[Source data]
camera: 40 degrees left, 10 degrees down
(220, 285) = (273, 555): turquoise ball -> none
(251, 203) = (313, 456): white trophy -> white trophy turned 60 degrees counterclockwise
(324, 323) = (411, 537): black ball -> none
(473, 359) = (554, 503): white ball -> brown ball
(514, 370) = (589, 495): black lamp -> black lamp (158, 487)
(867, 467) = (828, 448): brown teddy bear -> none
* * *
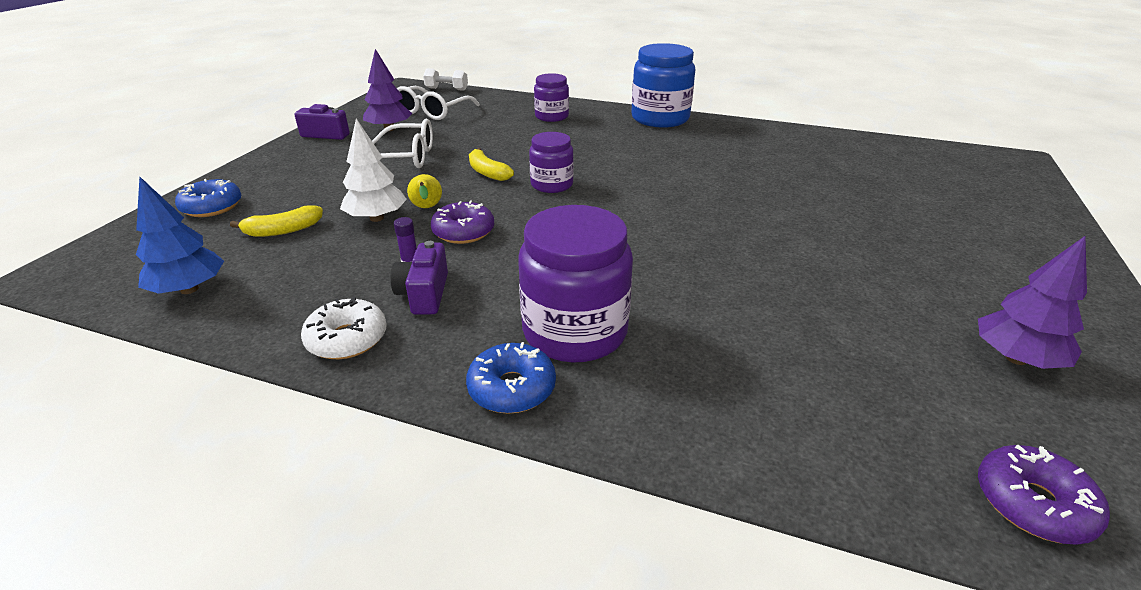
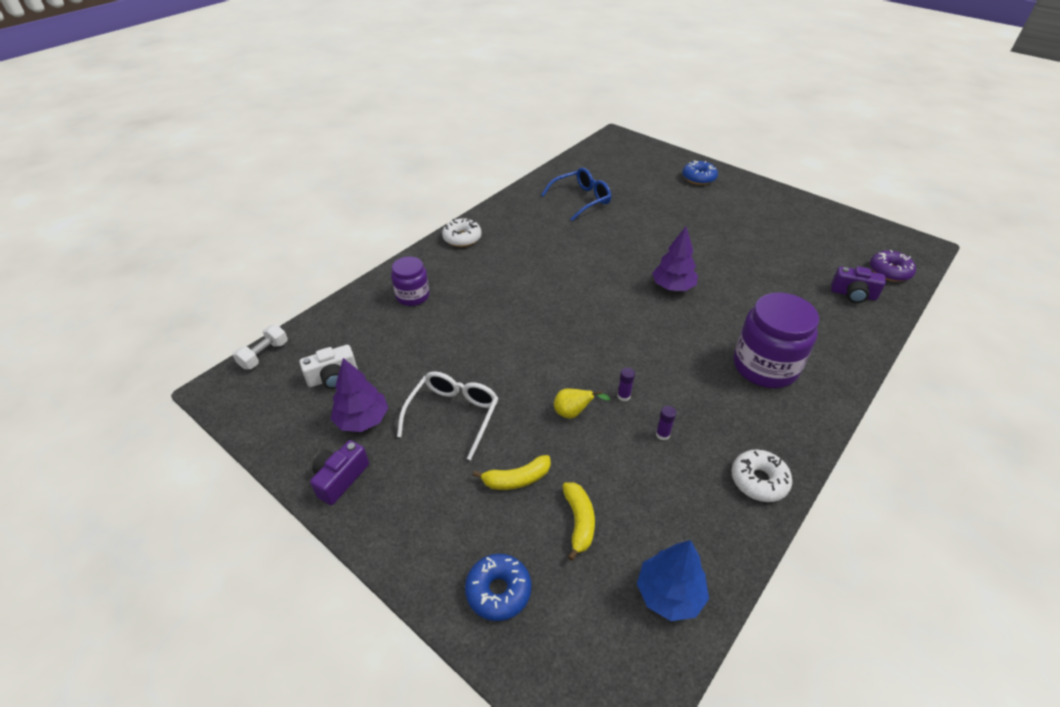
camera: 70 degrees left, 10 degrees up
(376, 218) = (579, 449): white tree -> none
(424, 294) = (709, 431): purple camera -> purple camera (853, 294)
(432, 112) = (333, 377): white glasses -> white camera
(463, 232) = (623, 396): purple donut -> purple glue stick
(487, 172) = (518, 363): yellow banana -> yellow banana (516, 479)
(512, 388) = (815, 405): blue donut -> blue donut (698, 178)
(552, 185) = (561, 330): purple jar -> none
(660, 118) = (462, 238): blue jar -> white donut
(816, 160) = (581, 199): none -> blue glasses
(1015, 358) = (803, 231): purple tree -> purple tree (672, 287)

YOUR OBJECTIVE: For this exercise, output exactly the lines above from the line with "camera: 40 degrees left, 10 degrees down" to the line with "(867, 467) = (828, 448): brown", counting both, and leave out the rest.

RESPONSE AREA:
camera: 40 degrees left, 10 degrees down
(220, 285) = (273, 555): turquoise ball -> none
(251, 203) = (313, 456): white trophy -> white trophy turned 60 degrees counterclockwise
(324, 323) = (411, 537): black ball -> none
(473, 359) = (554, 503): white ball -> brown ball
(514, 370) = (589, 495): black lamp -> black lamp (158, 487)
(867, 467) = (828, 448): brown teddy bear -> none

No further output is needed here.